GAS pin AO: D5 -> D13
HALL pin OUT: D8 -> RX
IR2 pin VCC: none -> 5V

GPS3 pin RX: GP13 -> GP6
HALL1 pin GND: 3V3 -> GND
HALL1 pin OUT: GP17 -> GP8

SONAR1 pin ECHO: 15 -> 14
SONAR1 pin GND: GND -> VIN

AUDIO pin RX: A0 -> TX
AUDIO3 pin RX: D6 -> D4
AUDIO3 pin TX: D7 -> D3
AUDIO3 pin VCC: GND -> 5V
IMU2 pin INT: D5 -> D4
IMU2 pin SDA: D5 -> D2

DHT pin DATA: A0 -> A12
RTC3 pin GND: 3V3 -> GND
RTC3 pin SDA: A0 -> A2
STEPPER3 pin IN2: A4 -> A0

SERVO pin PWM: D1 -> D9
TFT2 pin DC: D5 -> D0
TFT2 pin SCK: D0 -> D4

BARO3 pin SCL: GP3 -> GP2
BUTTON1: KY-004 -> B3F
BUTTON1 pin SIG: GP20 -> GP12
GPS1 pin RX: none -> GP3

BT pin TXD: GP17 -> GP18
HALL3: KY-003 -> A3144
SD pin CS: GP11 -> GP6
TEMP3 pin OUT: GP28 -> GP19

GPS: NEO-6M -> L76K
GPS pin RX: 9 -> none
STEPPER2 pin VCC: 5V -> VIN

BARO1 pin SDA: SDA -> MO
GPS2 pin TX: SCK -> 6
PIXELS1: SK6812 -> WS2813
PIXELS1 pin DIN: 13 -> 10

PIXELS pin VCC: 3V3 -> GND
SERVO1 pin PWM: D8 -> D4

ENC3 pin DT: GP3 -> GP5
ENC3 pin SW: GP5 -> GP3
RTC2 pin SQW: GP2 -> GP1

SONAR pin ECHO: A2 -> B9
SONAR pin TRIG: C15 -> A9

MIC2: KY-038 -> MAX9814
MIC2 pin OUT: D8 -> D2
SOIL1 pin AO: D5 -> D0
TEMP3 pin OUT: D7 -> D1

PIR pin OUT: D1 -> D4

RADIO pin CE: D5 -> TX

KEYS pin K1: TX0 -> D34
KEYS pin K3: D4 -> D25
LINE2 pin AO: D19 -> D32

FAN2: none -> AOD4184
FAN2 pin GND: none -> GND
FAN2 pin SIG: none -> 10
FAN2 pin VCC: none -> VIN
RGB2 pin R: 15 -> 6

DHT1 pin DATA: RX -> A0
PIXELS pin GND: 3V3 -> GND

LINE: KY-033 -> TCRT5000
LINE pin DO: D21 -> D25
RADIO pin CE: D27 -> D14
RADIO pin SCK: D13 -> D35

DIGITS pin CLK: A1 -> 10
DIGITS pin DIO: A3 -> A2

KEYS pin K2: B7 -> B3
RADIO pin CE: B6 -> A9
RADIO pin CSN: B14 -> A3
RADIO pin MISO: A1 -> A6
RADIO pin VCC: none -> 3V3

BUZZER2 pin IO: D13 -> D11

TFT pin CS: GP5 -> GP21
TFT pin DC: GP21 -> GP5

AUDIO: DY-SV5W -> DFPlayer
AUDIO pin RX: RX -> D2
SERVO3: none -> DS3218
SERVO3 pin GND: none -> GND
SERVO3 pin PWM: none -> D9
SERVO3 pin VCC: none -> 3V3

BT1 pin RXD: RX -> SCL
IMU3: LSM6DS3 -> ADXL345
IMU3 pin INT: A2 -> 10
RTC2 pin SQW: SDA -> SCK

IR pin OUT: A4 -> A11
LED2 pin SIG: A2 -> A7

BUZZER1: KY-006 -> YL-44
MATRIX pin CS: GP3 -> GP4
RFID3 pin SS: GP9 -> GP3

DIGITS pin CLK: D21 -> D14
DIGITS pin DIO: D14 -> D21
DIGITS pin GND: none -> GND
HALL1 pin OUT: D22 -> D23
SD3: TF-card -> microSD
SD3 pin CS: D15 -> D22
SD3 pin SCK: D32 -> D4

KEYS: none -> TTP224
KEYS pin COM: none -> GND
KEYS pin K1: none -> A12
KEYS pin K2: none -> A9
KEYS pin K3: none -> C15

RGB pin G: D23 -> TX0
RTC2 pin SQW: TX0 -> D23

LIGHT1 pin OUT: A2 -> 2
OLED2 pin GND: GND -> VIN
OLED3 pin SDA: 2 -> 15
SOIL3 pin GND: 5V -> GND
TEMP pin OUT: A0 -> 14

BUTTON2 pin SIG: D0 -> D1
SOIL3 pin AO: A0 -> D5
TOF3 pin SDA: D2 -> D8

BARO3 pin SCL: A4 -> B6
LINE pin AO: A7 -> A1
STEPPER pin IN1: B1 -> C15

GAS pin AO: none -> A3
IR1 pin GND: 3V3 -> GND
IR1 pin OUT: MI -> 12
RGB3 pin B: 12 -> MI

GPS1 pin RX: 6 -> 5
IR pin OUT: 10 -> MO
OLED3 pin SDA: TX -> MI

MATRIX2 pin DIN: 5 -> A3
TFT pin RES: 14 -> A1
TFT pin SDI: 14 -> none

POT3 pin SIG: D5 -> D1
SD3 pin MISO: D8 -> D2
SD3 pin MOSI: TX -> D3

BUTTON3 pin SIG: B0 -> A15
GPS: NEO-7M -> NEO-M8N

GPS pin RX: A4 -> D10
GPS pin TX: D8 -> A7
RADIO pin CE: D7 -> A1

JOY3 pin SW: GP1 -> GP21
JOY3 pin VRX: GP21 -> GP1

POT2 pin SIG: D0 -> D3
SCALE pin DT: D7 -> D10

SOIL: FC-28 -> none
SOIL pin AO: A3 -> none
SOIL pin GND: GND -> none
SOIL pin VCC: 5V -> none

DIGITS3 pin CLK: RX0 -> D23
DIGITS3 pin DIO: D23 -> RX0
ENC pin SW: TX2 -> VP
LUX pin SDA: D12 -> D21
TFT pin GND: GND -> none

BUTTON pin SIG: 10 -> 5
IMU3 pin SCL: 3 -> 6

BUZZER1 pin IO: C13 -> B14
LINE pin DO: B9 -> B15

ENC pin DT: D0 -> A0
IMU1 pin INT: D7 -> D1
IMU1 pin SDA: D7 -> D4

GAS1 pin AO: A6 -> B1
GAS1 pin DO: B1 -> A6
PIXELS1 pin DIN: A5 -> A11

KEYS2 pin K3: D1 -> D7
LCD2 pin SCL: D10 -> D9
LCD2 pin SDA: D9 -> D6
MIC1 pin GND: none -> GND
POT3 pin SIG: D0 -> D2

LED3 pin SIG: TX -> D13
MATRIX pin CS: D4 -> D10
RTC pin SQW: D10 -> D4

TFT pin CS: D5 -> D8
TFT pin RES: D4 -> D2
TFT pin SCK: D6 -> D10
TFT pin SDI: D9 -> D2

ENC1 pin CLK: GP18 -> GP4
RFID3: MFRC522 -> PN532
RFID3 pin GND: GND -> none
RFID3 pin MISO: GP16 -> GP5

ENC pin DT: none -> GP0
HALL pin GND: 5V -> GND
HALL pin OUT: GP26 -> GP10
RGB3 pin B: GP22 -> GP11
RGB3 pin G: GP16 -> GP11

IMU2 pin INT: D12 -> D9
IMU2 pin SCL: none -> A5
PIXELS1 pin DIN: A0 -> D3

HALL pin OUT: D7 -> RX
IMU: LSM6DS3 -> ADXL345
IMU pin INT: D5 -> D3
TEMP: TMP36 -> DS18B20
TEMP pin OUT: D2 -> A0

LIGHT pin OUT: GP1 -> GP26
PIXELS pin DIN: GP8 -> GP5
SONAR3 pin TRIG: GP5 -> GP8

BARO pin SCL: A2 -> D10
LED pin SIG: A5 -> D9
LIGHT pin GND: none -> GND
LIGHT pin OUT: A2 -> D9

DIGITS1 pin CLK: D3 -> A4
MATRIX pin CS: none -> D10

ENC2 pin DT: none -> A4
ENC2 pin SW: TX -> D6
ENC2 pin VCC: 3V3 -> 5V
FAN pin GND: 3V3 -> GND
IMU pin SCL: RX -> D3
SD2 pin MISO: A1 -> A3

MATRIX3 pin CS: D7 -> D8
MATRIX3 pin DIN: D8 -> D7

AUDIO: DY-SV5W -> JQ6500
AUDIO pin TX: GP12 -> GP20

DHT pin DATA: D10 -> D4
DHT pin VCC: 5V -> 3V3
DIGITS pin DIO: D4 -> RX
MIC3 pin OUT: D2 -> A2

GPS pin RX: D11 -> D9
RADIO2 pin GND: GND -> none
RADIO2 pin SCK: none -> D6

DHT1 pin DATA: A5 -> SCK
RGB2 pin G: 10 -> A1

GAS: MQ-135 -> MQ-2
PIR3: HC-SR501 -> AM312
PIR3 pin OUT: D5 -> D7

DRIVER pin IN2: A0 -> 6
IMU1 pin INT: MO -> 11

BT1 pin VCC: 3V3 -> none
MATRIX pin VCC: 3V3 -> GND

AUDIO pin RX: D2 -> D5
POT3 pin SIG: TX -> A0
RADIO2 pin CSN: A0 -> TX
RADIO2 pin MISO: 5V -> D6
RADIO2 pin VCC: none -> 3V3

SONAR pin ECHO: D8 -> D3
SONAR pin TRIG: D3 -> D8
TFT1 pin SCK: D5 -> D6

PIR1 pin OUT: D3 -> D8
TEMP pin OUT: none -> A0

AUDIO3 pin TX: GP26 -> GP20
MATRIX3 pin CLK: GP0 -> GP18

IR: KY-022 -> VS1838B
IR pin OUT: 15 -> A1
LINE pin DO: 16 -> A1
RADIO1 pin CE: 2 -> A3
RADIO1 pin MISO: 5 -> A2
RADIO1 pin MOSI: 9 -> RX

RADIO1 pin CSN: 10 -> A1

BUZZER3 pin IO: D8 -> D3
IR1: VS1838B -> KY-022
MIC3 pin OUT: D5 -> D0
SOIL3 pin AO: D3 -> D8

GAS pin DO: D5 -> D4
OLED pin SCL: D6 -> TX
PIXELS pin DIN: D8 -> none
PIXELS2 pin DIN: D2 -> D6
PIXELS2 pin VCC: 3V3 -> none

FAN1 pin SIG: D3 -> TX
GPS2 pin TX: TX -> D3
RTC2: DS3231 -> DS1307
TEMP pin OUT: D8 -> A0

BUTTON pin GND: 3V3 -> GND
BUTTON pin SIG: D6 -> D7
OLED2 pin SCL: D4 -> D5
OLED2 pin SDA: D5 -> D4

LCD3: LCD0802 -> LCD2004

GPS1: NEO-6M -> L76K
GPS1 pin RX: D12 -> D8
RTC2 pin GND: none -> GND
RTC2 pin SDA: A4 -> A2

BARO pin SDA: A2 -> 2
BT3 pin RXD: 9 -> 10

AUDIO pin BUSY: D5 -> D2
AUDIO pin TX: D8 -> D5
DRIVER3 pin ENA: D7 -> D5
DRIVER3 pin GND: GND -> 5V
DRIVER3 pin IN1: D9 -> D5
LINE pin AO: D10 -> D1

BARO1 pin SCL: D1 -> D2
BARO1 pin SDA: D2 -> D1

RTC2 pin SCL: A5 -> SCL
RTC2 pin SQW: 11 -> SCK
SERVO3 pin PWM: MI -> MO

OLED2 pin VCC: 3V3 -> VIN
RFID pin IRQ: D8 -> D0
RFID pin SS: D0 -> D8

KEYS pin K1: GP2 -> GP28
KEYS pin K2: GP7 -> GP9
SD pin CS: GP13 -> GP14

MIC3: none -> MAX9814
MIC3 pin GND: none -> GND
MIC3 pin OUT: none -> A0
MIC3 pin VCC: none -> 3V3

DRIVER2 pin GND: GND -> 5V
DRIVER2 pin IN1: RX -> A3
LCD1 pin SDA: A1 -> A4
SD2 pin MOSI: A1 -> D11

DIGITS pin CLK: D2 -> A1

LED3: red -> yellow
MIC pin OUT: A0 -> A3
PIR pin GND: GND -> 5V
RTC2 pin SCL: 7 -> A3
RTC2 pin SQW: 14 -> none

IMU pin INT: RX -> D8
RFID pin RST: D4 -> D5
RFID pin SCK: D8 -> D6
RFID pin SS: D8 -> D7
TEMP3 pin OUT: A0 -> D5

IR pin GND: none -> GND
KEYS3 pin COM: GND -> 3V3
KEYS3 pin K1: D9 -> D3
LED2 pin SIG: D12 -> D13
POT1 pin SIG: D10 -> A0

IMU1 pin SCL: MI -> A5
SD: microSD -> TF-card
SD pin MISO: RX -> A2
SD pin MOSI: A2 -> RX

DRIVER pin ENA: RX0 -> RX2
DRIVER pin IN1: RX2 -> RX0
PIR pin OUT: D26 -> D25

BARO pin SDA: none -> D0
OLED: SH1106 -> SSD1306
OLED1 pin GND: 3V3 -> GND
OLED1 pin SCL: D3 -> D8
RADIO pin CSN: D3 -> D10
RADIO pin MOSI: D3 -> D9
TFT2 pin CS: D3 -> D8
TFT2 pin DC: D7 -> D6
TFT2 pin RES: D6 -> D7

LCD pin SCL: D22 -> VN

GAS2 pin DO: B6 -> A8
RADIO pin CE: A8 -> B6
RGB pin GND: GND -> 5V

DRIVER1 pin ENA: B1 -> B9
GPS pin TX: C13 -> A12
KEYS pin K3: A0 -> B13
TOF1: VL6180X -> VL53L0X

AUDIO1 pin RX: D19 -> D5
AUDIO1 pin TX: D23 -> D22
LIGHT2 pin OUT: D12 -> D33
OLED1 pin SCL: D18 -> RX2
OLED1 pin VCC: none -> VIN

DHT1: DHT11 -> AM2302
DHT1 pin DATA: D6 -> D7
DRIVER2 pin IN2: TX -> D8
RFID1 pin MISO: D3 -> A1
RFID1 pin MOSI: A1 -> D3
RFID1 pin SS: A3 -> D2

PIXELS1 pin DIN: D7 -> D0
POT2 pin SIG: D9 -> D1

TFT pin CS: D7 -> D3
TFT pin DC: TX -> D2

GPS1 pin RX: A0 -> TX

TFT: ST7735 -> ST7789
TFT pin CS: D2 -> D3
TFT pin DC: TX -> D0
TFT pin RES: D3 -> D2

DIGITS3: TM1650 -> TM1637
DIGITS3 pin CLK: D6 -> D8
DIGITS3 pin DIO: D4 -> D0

_Required work_: Find where "LIGHT2 pin OUT: D12 -> D33" occurs in the data, and please write out that line through the last line exactly, with nothing else.

_Result of the exercise_:
LIGHT2 pin OUT: D12 -> D33
OLED1 pin SCL: D18 -> RX2
OLED1 pin VCC: none -> VIN

DHT1: DHT11 -> AM2302
DHT1 pin DATA: D6 -> D7
DRIVER2 pin IN2: TX -> D8
RFID1 pin MISO: D3 -> A1
RFID1 pin MOSI: A1 -> D3
RFID1 pin SS: A3 -> D2

PIXELS1 pin DIN: D7 -> D0
POT2 pin SIG: D9 -> D1

TFT pin CS: D7 -> D3
TFT pin DC: TX -> D2

GPS1 pin RX: A0 -> TX

TFT: ST7735 -> ST7789
TFT pin CS: D2 -> D3
TFT pin DC: TX -> D0
TFT pin RES: D3 -> D2

DIGITS3: TM1650 -> TM1637
DIGITS3 pin CLK: D6 -> D8
DIGITS3 pin DIO: D4 -> D0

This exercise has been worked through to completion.